Try it -
Please look for the string "green" below and report every line in which it occurs.

Top of Material for the task

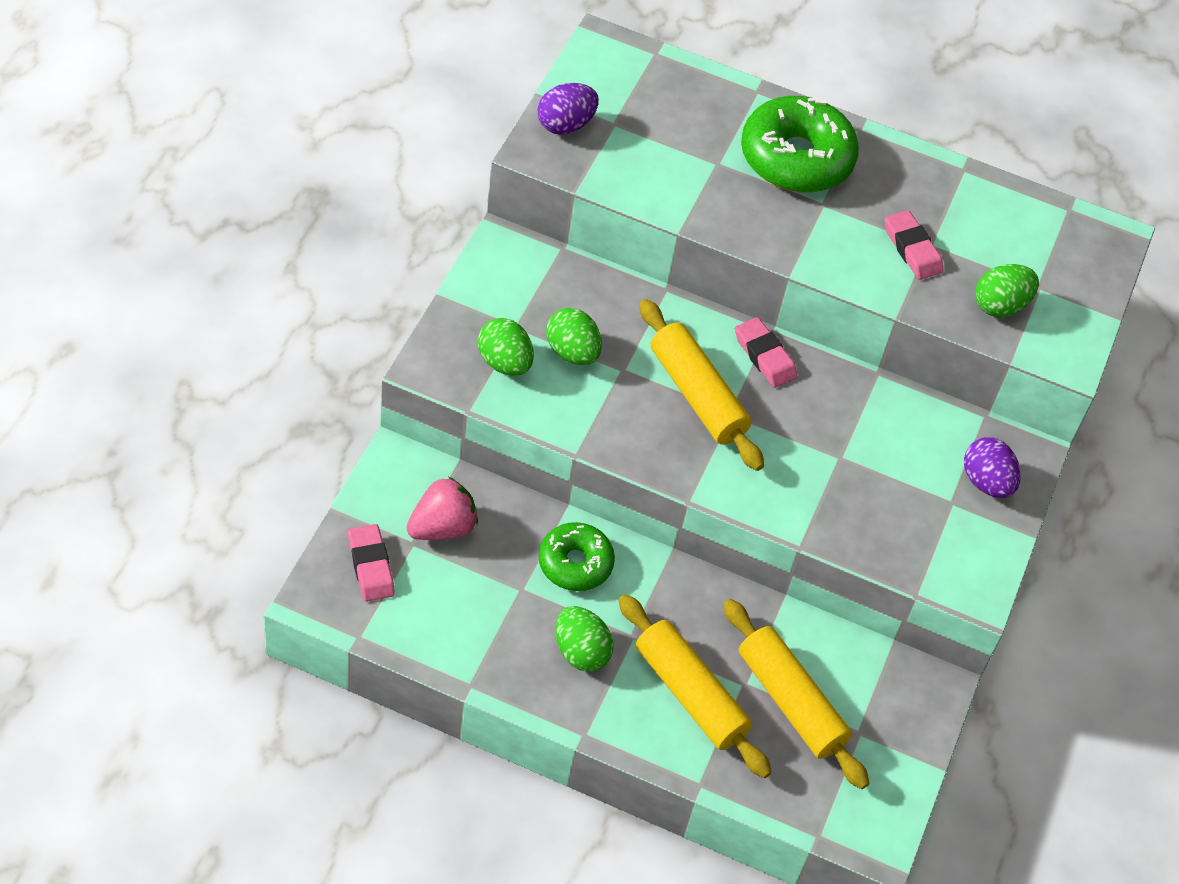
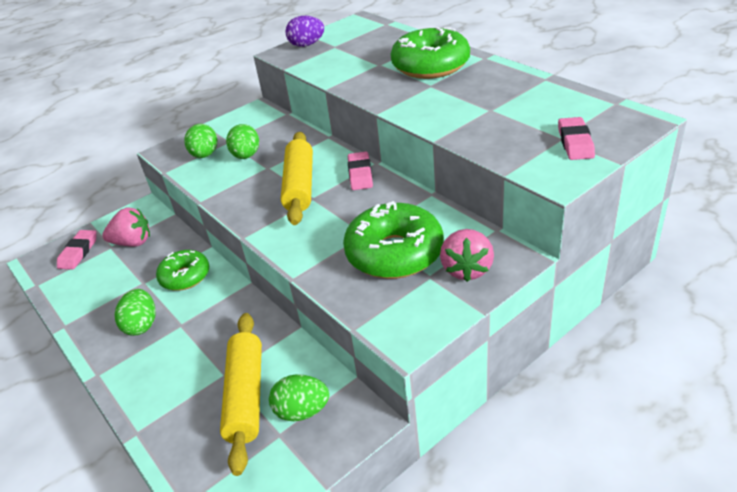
camera: 40 degrees right, 15 degrees down
yellow rolling pin [618,594,772,778] -> none
pink eraser [885,210,943,280] -> pink eraser moved to [558,117,595,160]
purple egg [964,437,1020,498] -> pink strawberry [440,229,494,282]
green egg [975,264,1039,317] -> green egg moved to [269,374,329,421]
none -> green donut [343,201,444,279]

Bottom of Material for the task

Exercise output -
green egg [975,264,1039,317] -> green egg moved to [269,374,329,421]
none -> green donut [343,201,444,279]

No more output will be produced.